(Scene change data)
◇ ◇ ◇ ◇ ◇ ◇ ◇

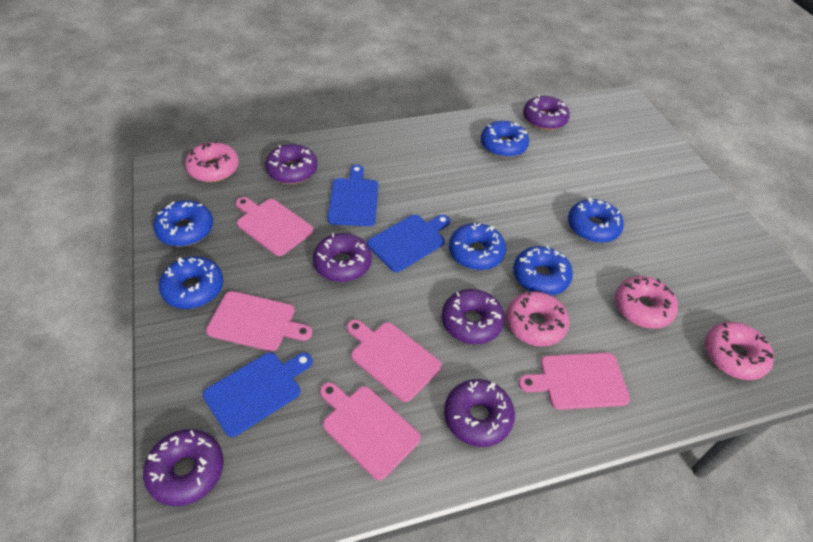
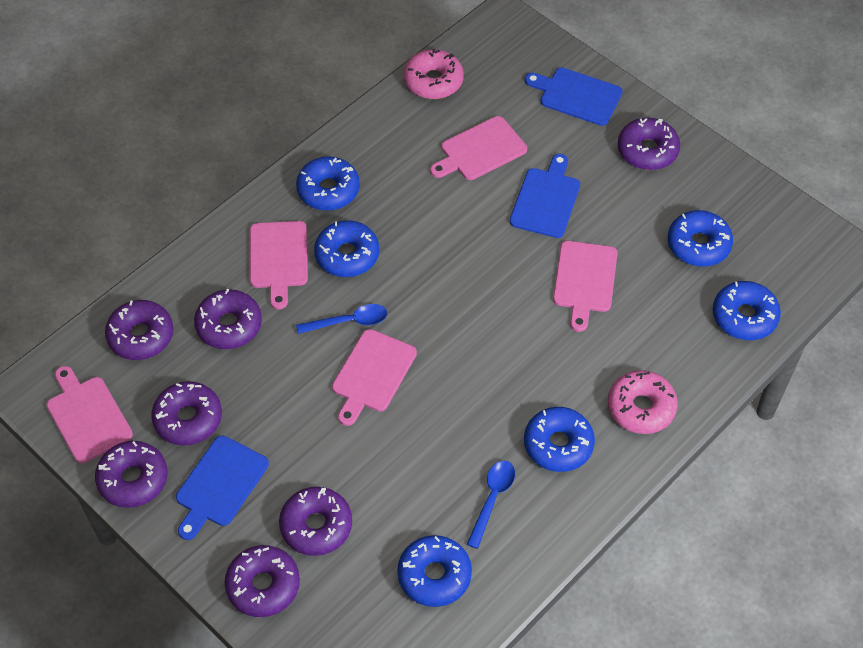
blue spoon: 0 -> 2
pink donut: 4 -> 2
purple donut: 6 -> 7

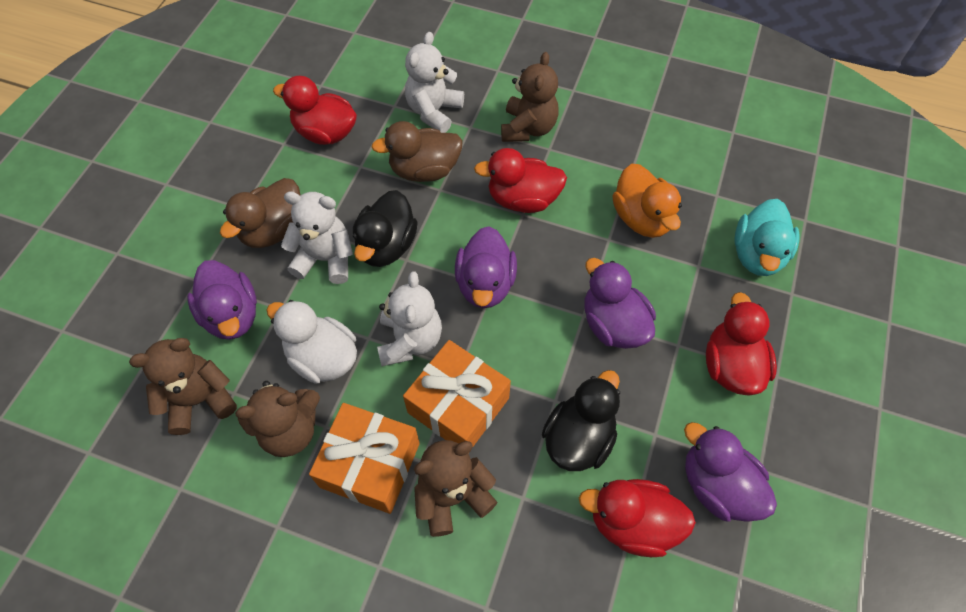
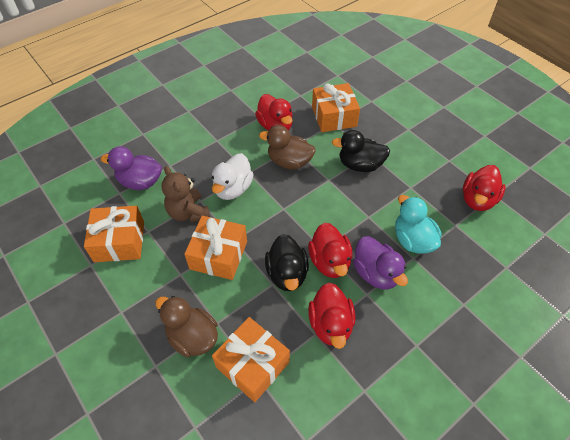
brown teddy bear: 4 -> 1
orange duck: 1 -> 0
orange gift: 2 -> 4
purple duck: 4 -> 2
white teddy bear: 3 -> 0

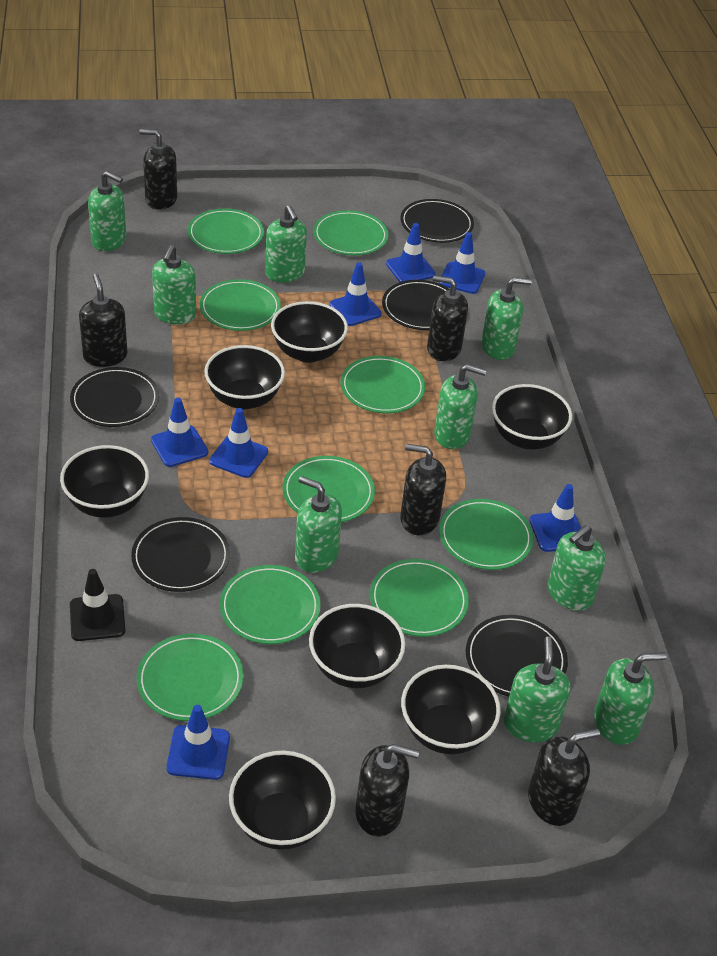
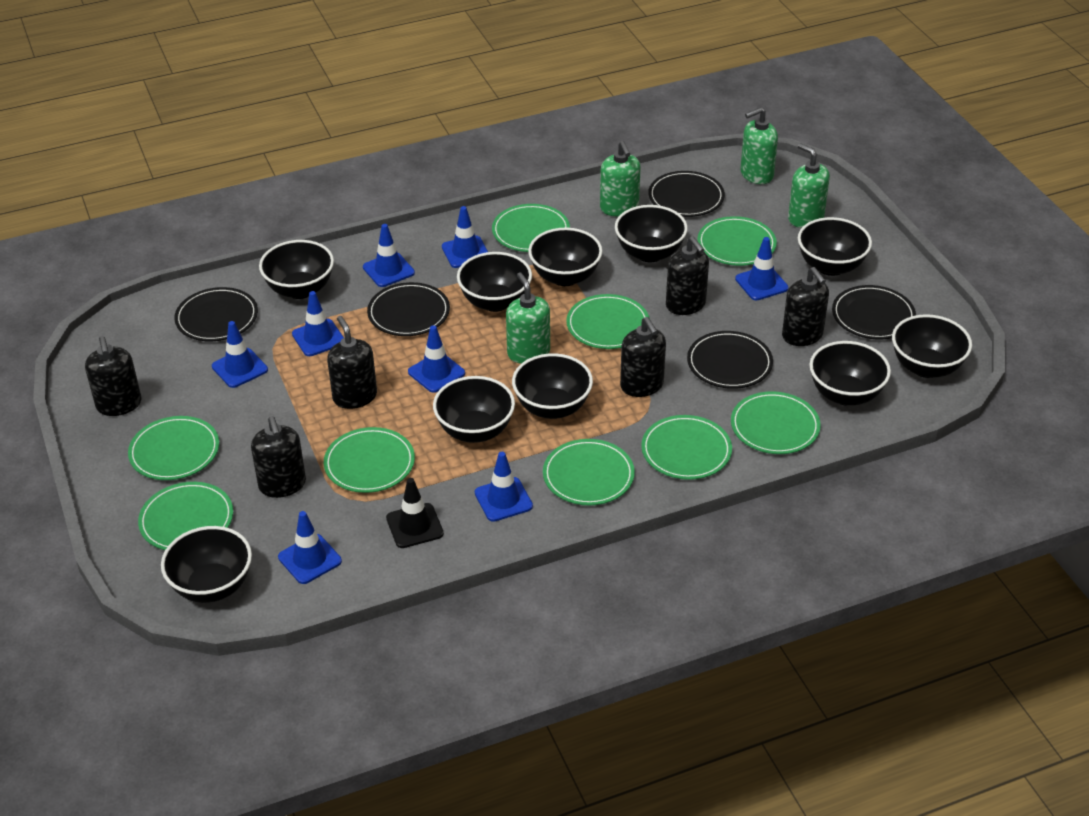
black bowl: 7 -> 10
blue traffic cone: 7 -> 8
green soap dispenser: 9 -> 4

◇ ◇ ◇ ◇ ◇ ◇ ◇

(Task requirements)
First drop every picture, then print the data above exactly as it stands.

(Problem solution)
blue spoon: 0 -> 2
pink donut: 4 -> 2
purple donut: 6 -> 7

brown teddy bear: 4 -> 1
orange duck: 1 -> 0
orange gift: 2 -> 4
purple duck: 4 -> 2
white teddy bear: 3 -> 0

black bowl: 7 -> 10
blue traffic cone: 7 -> 8
green soap dispenser: 9 -> 4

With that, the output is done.